+++ Data for analysis

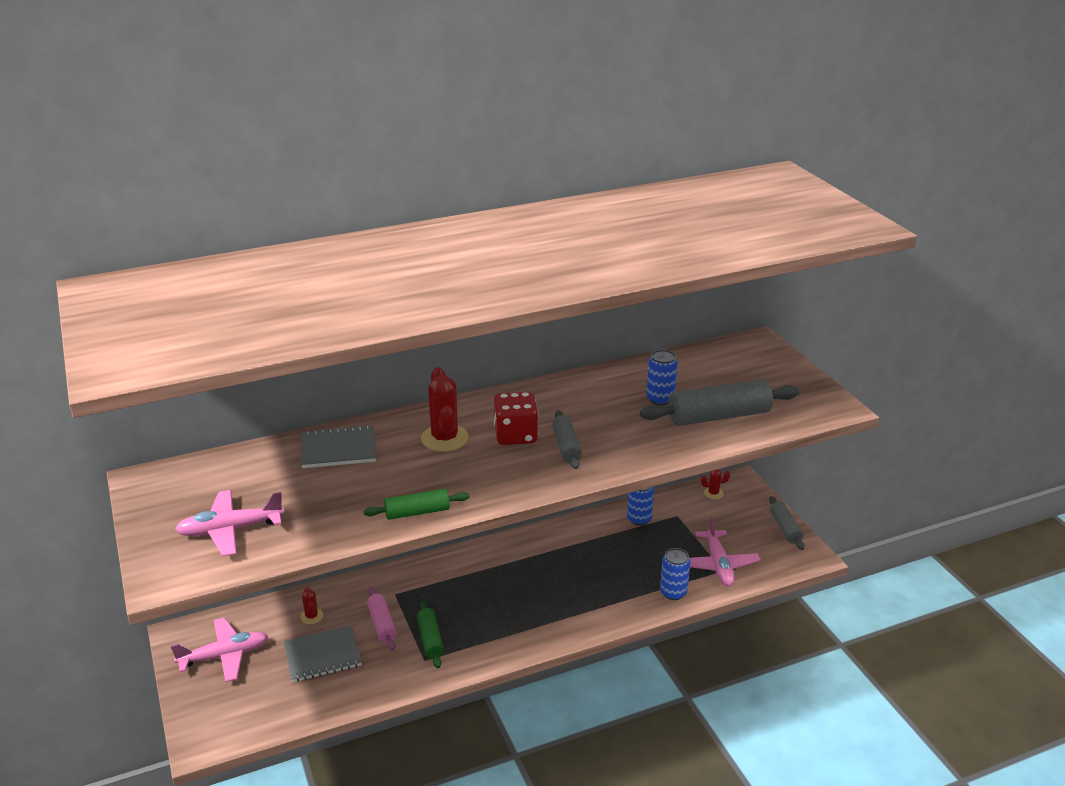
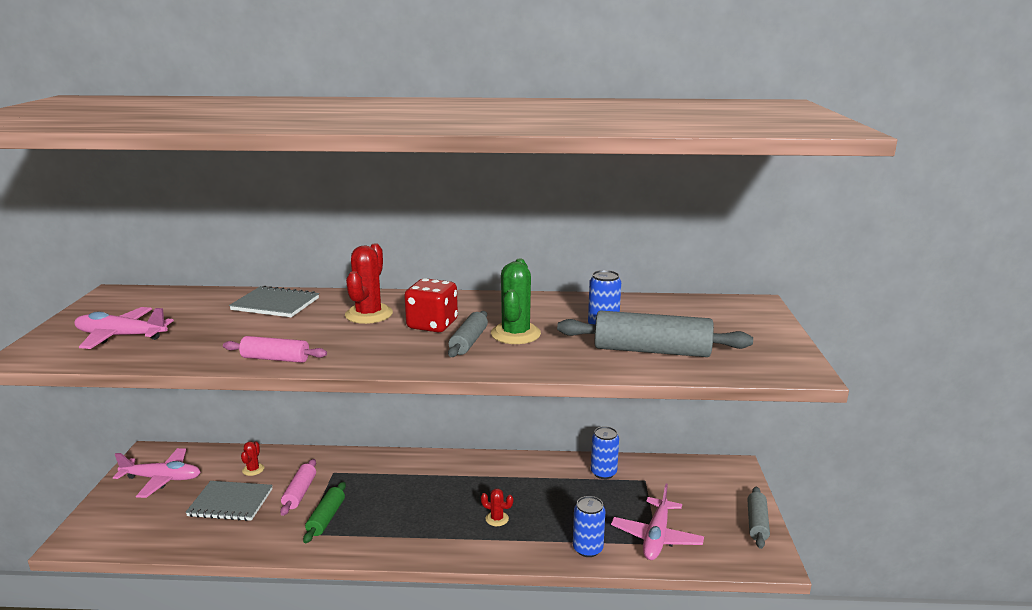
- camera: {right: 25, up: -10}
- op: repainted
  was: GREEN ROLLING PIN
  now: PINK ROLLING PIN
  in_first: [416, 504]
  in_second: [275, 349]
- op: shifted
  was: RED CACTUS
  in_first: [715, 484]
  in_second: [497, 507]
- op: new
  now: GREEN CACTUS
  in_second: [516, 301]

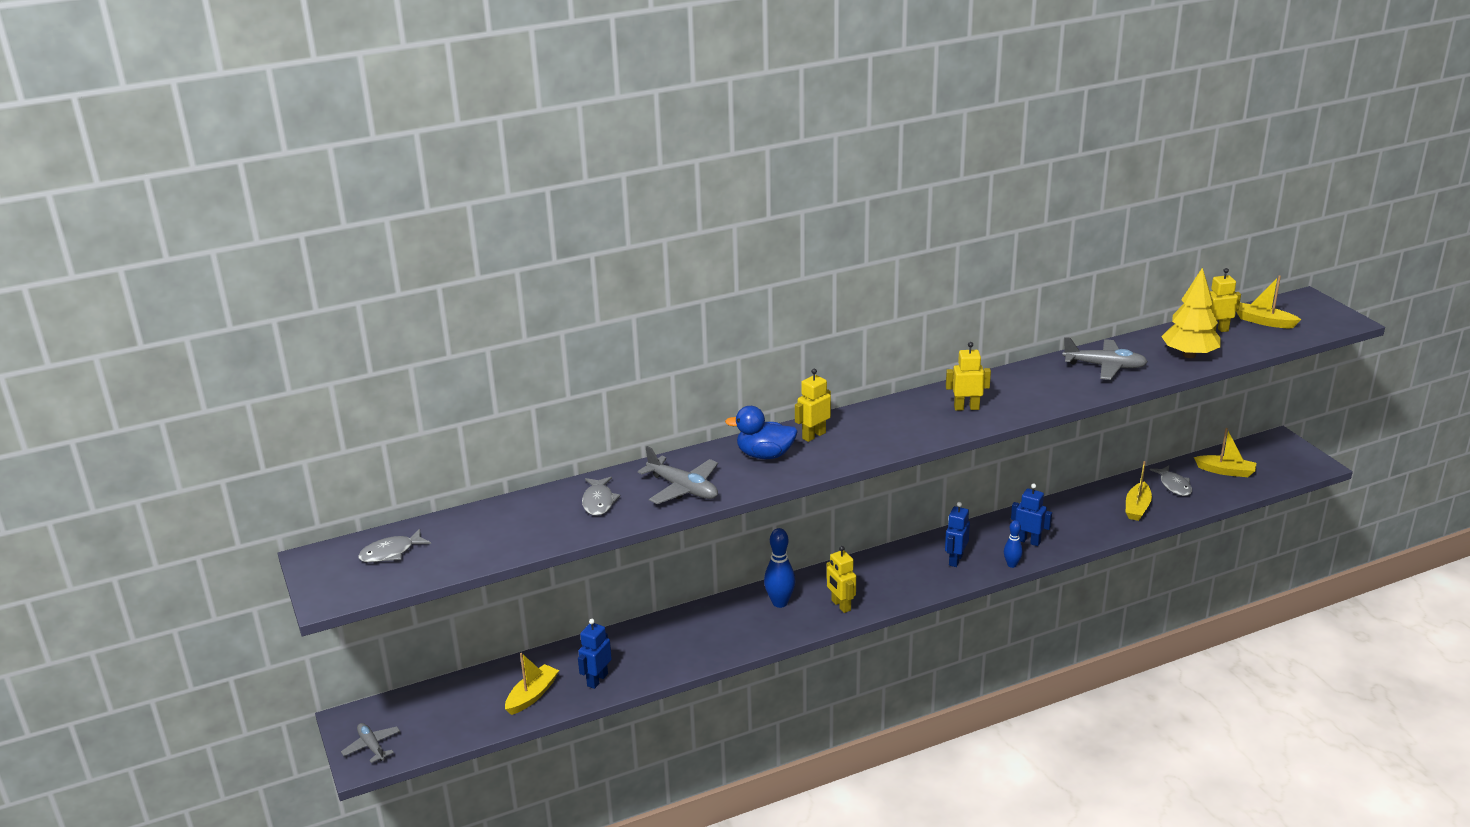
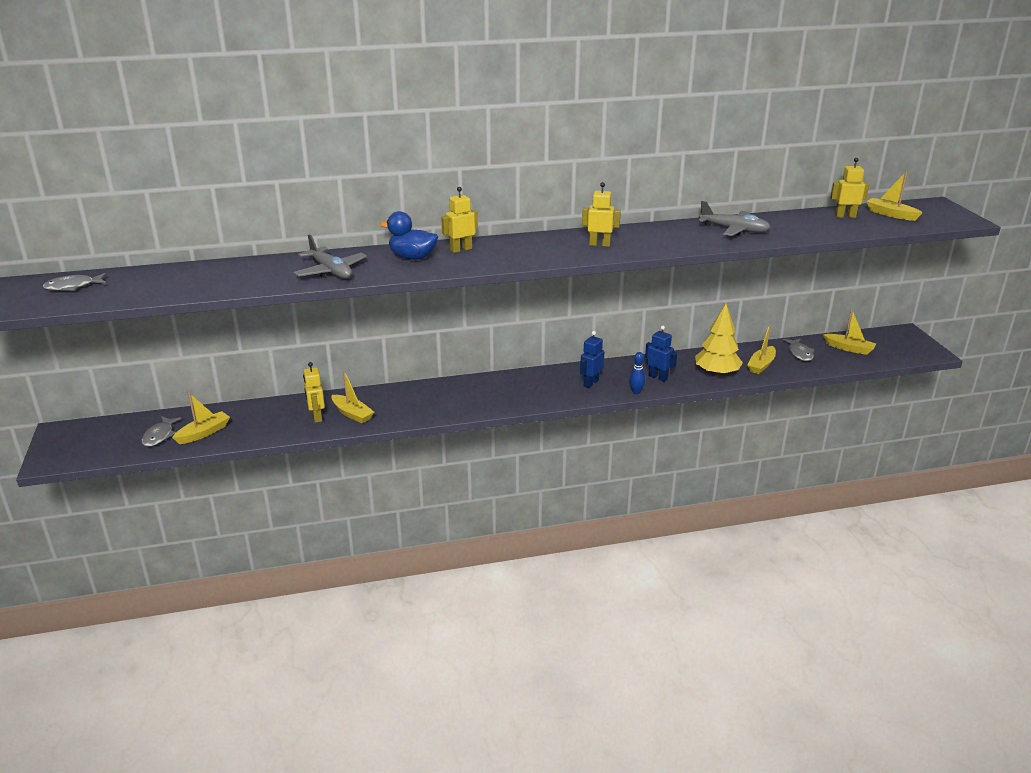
- camera: {right: 10, up: 0}
- op: gone
  was: GREY PLANE
  in_first: [370, 743]
- op: gone
  was: BLUE ROBOT
  in_first: [595, 654]
- op: shifted
  was: GREY FISH
  in_first: [601, 496]
  in_second: [161, 431]
- op: gone
  was: BLUE BOWLING PIN
  in_first: [779, 568]
- op: shifted
  was: YELLOW ROBOT
  in_first: [841, 579]
  in_second: [314, 392]
- op: shifted
  was: YELLOW TREE
  in_first: [1191, 312]
  in_second: [719, 340]
- op: new
  now: YELLOW BOAT
  in_second: [352, 396]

++++++

Your task:
What is needed is a word-for-word transcription of all the entries, with the pictures dropped.

Solution:
- camera: {right: 25, up: -10}
- op: repainted
  was: GREEN ROLLING PIN
  now: PINK ROLLING PIN
  in_first: [416, 504]
  in_second: [275, 349]
- op: shifted
  was: RED CACTUS
  in_first: [715, 484]
  in_second: [497, 507]
- op: new
  now: GREEN CACTUS
  in_second: [516, 301]

- camera: {right: 10, up: 0}
- op: gone
  was: GREY PLANE
  in_first: [370, 743]
- op: gone
  was: BLUE ROBOT
  in_first: [595, 654]
- op: shifted
  was: GREY FISH
  in_first: [601, 496]
  in_second: [161, 431]
- op: gone
  was: BLUE BOWLING PIN
  in_first: [779, 568]
- op: shifted
  was: YELLOW ROBOT
  in_first: [841, 579]
  in_second: [314, 392]
- op: shifted
  was: YELLOW TREE
  in_first: [1191, 312]
  in_second: [719, 340]
- op: new
  now: YELLOW BOAT
  in_second: [352, 396]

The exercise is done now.